[Work task]
Retype every line from the one containing "(436, 346) = (813, 249): yellow" through the last line of the records below, both included; leave out the pictures.

[Records supplied]

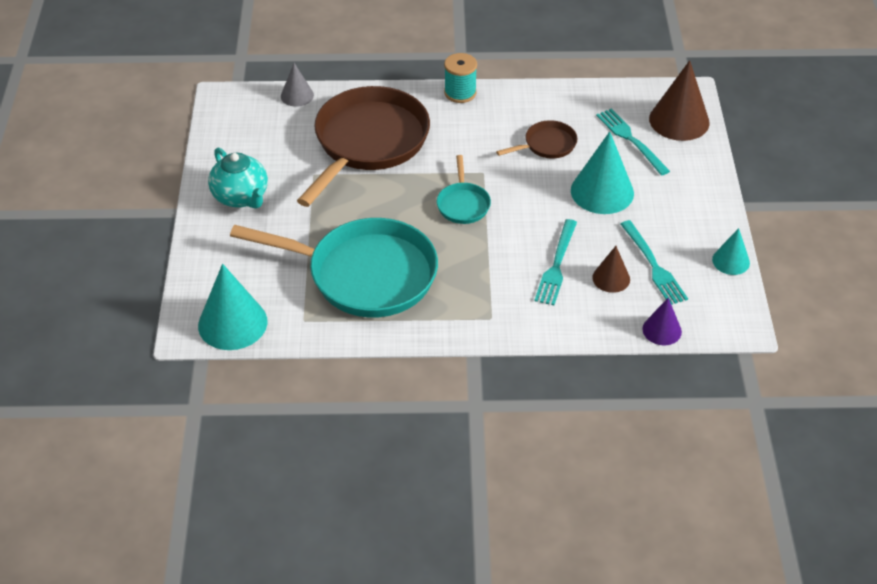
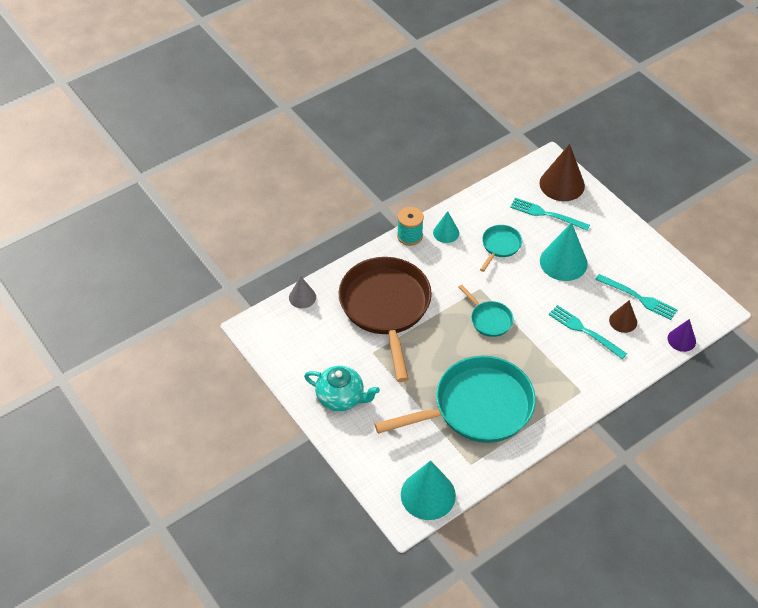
camera: 35 degrees left, 5 degrees up
(547, 145) = (500, 246): brown pan -> turquoise pan
(556, 265) = (584, 331): turquoise fork -> turquoise fork turned 150 degrees clockwise
(731, 261) = (677, 269): turquoise cone -> turquoise cone (446, 233)

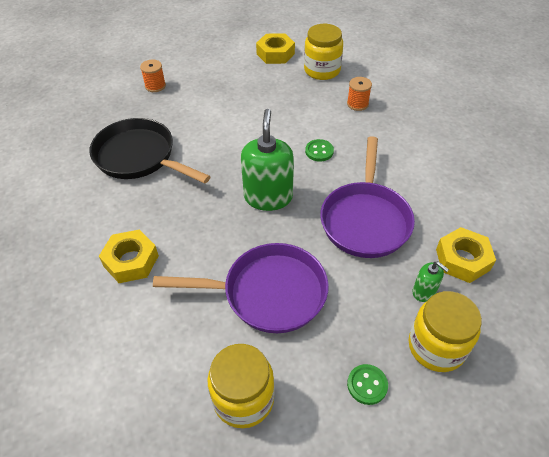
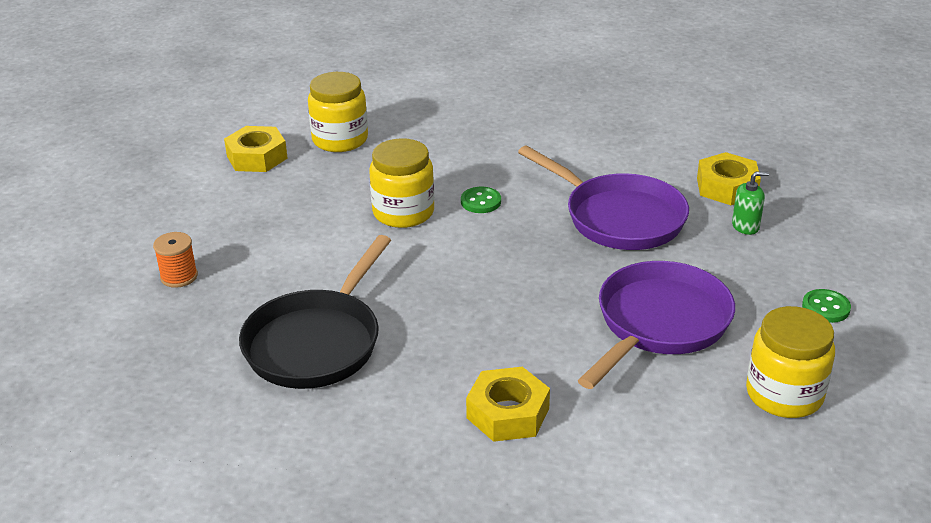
camera: 55 degrees left, 15 degrees down
(139, 157) = (317, 342): black pan -> black pan turned 45 degrees counterclockwise
(268, 197) = (514, 266): green soap dispenser -> none
(357, 104) = (434, 144): orange spool -> none
(436, 346) = (813, 249): yellow jar -> yellow jar (403, 212)

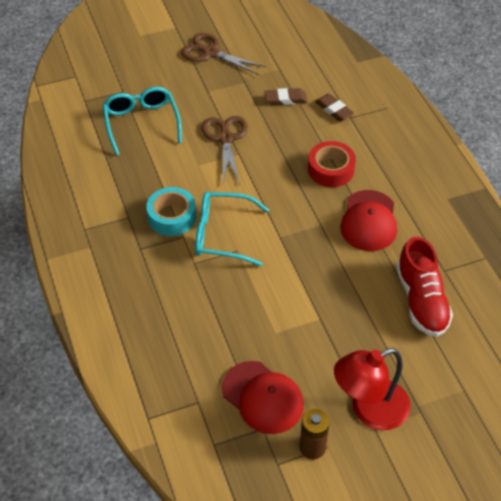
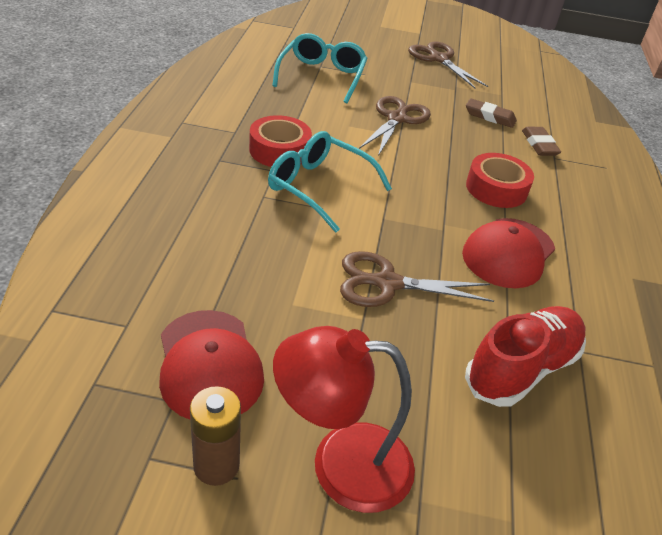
camera: 25 degrees right, 10 degrees down
(172, 217) = (279, 150): turquoise tape -> red tape
(315, 286) = (386, 283): none -> brown scissors
(421, 301) = (521, 368): red shoe -> red shoe turned 150 degrees counterclockwise

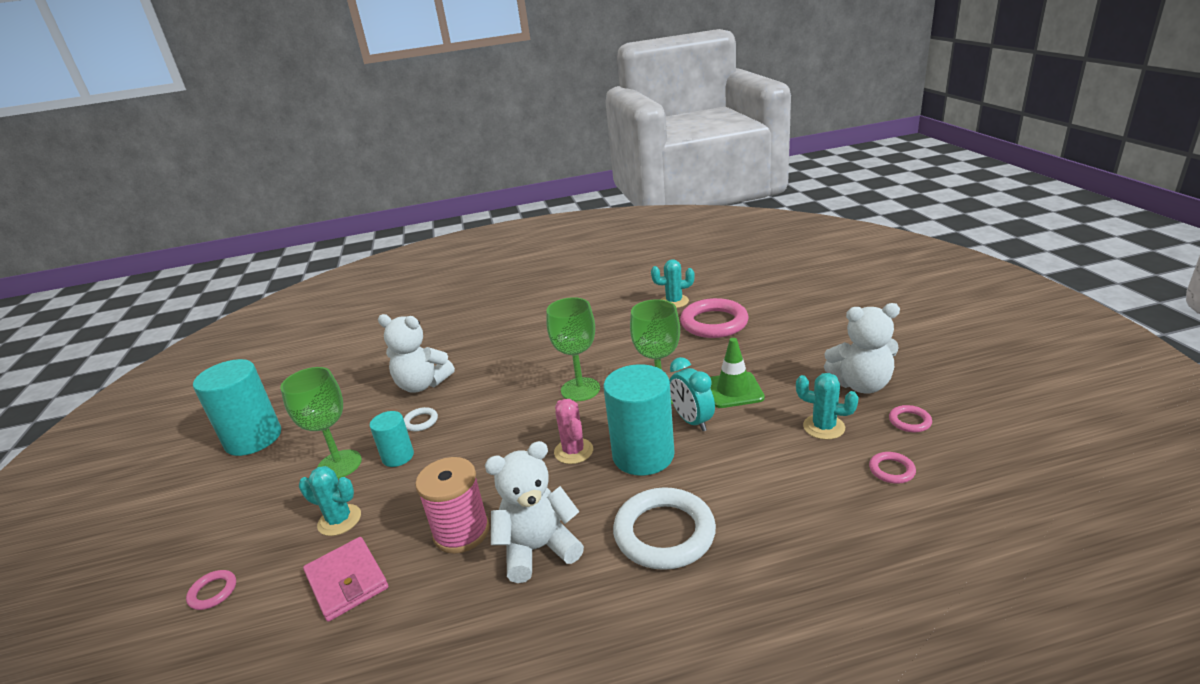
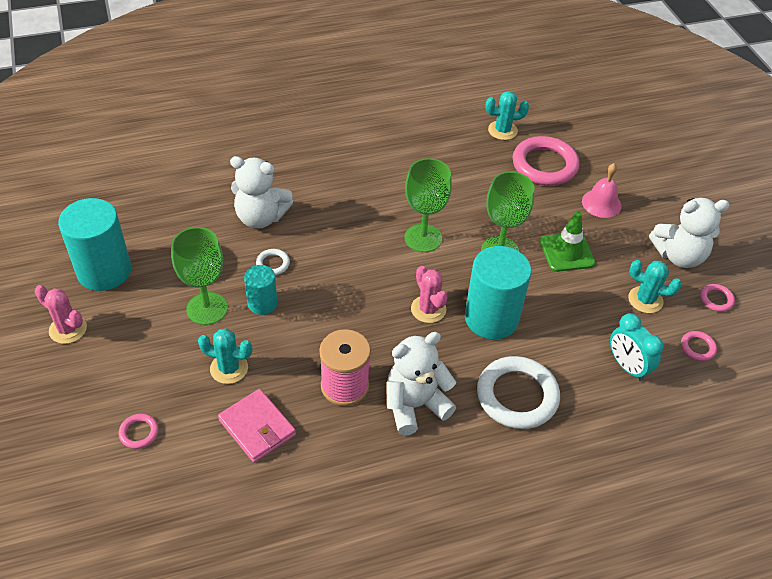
camera: 10 degrees left, 20 degrees up
(192, 491) = (68, 329): none -> pink cactus
(692, 421) = (531, 284): turquoise clock -> turquoise clock (627, 366)
(772, 347) = (601, 203): none -> pink bell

[Task solution]
(436, 346) = (813, 249): yellow jar -> yellow jar (403, 212)

camera: 25 degrees right, 10 degrees down
(172, 217) = (279, 150): turquoise tape -> red tape
(315, 286) = (386, 283): none -> brown scissors
(421, 301) = (521, 368): red shoe -> red shoe turned 150 degrees counterclockwise

camera: 10 degrees left, 20 degrees up
(192, 491) = (68, 329): none -> pink cactus
(692, 421) = (531, 284): turquoise clock -> turquoise clock (627, 366)
(772, 347) = (601, 203): none -> pink bell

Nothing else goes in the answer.